> GOAL OF THE EXERCISE:
When you reach the line containing "camera: 130 degrees left, 5 degrees up" in the entries below, start writing out each line exactly, and stop after the line containing "turquoise shoe [357,105,406,144]".

--------

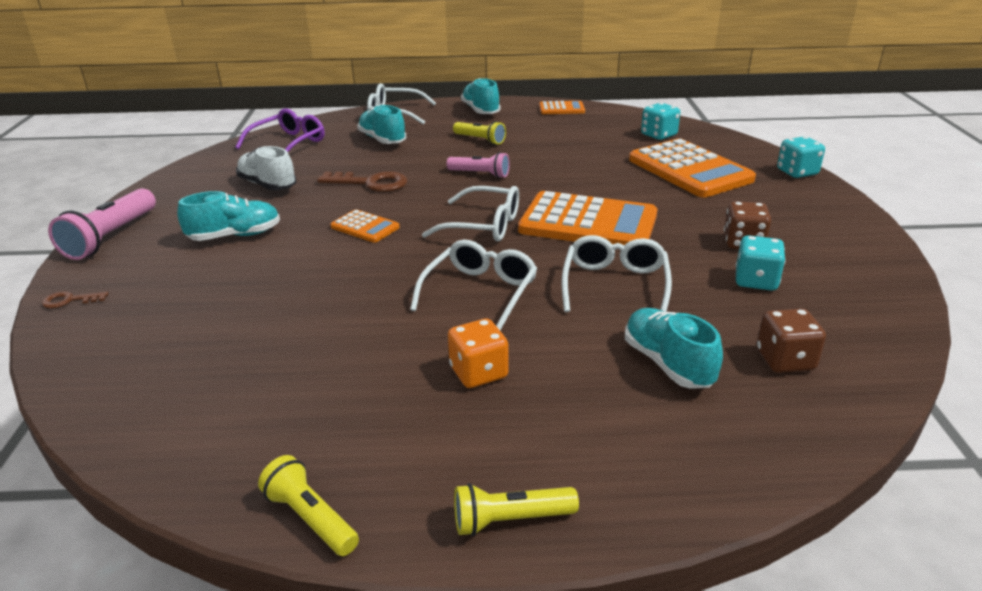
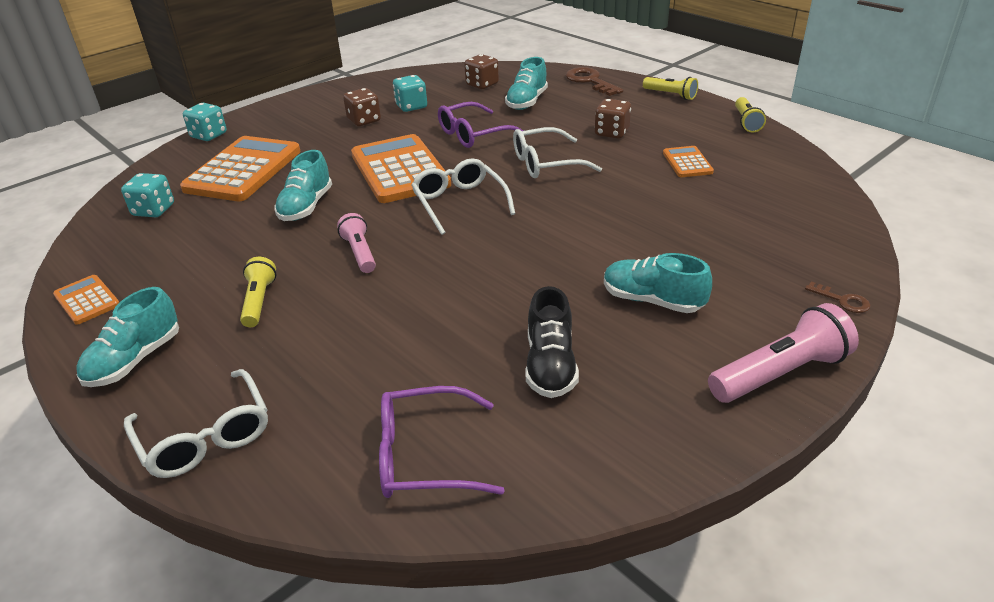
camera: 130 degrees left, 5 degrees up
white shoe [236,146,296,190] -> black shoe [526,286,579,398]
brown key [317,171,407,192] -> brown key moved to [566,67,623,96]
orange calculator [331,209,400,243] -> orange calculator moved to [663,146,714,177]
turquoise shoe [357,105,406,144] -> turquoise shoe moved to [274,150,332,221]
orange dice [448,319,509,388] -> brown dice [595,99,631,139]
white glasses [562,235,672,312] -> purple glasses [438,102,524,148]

--------

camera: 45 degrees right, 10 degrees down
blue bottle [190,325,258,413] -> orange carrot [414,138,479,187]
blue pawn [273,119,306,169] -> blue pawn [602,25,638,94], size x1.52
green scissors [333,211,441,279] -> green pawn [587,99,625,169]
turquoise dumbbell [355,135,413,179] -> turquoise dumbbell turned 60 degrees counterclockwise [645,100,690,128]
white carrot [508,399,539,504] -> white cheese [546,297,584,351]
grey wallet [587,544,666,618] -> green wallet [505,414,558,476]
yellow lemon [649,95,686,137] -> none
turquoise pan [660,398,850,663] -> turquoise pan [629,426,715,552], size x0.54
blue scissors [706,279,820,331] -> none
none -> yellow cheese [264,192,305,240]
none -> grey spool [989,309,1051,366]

--------

> WRITTEN REPLY:
camera: 130 degrees left, 5 degrees up
white shoe [236,146,296,190] -> black shoe [526,286,579,398]
brown key [317,171,407,192] -> brown key moved to [566,67,623,96]
orange calculator [331,209,400,243] -> orange calculator moved to [663,146,714,177]
turquoise shoe [357,105,406,144] -> turquoise shoe moved to [274,150,332,221]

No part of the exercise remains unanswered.